**Task to carry out:**
Only the images are to be dropped; the records themselves must be repeated exactly.

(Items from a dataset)
━━━━

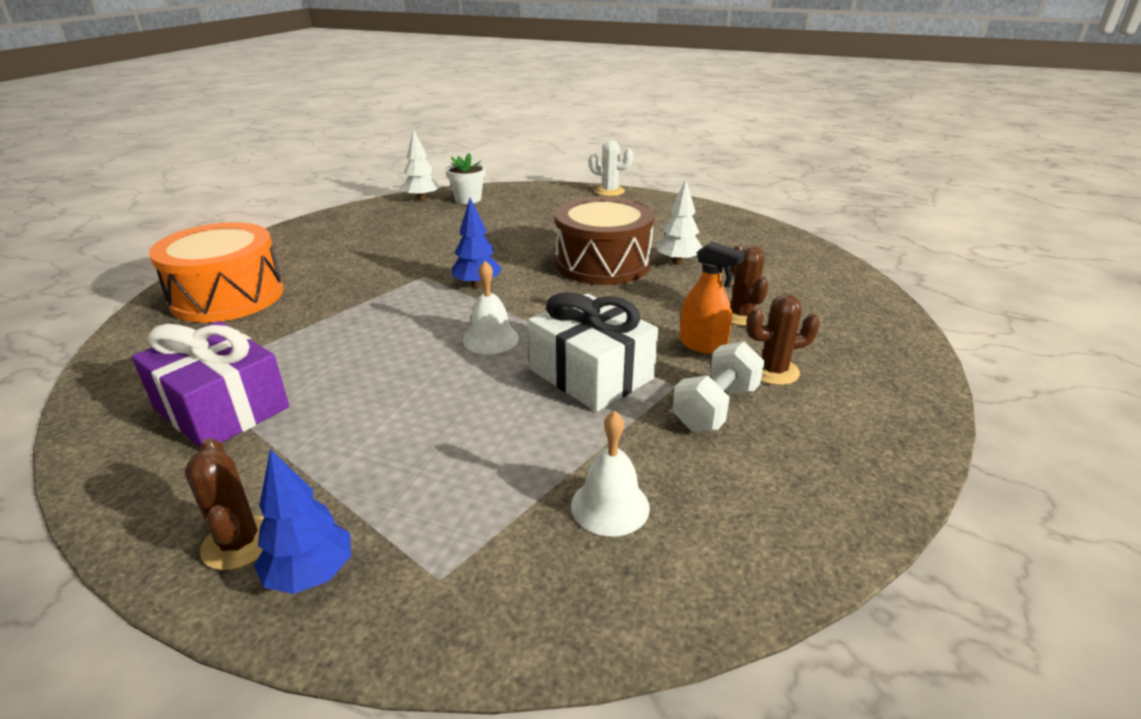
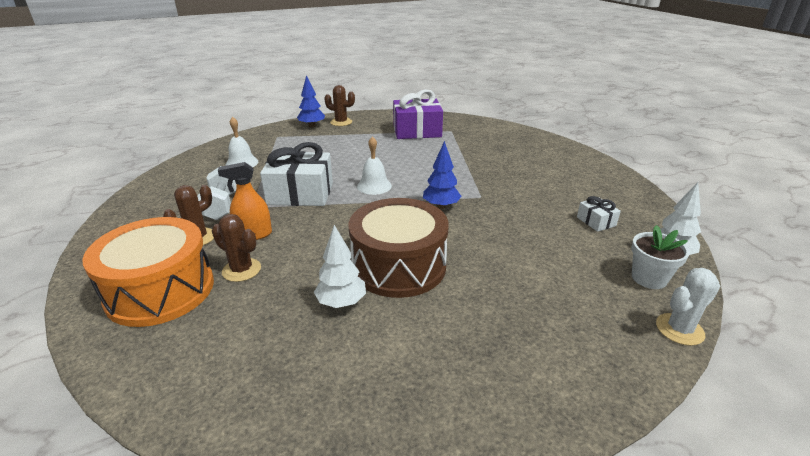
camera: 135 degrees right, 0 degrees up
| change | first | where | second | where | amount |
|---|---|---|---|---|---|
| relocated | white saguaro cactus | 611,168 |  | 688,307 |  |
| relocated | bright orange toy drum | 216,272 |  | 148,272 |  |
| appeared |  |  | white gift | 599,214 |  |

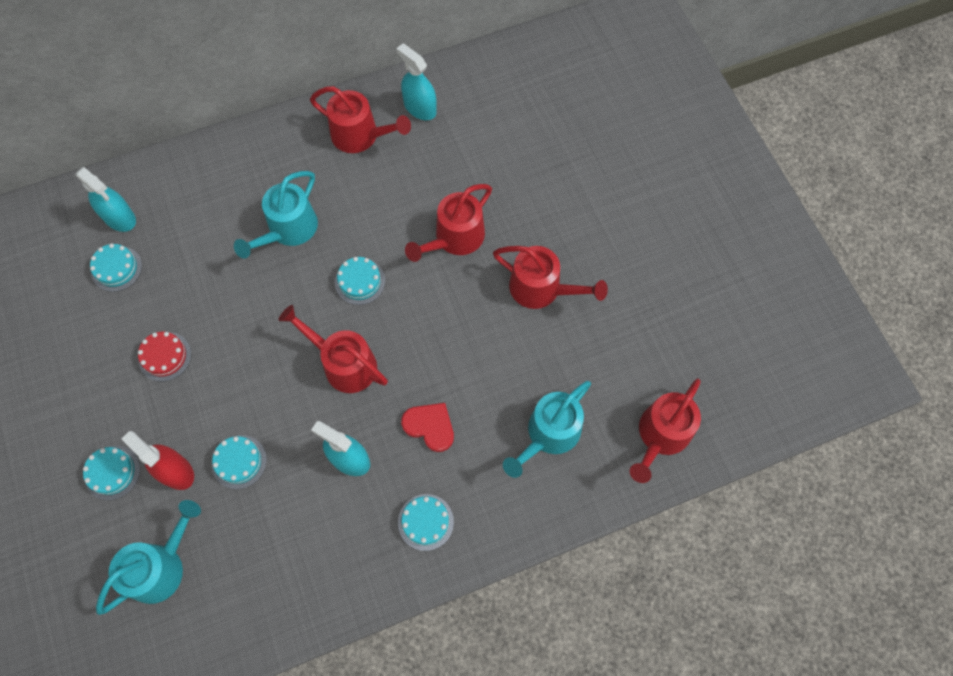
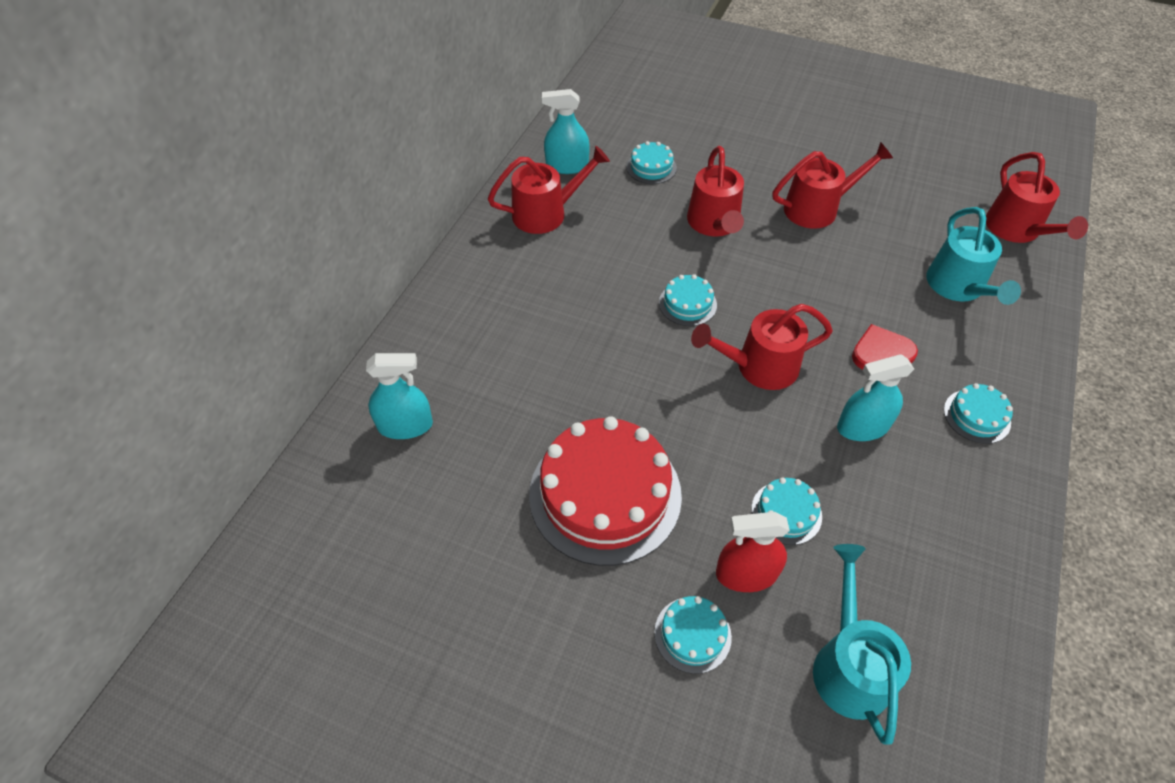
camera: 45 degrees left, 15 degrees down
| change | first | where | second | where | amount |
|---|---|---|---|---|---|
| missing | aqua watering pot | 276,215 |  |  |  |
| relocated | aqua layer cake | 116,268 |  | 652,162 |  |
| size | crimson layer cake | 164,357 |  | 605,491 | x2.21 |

━━━━

**Solution for this problem:**
camera: 135 degrees right, 0 degrees up
| change | first | where | second | where | amount |
|---|---|---|---|---|---|
| relocated | white saguaro cactus | 611,168 |  | 688,307 |  |
| relocated | bright orange toy drum | 216,272 |  | 148,272 |  |
| appeared |  |  | white gift | 599,214 |  |

camera: 45 degrees left, 15 degrees down
| change | first | where | second | where | amount |
|---|---|---|---|---|---|
| missing | aqua watering pot | 276,215 |  |  |  |
| relocated | aqua layer cake | 116,268 |  | 652,162 |  |
| size | crimson layer cake | 164,357 |  | 605,491 | x2.21 |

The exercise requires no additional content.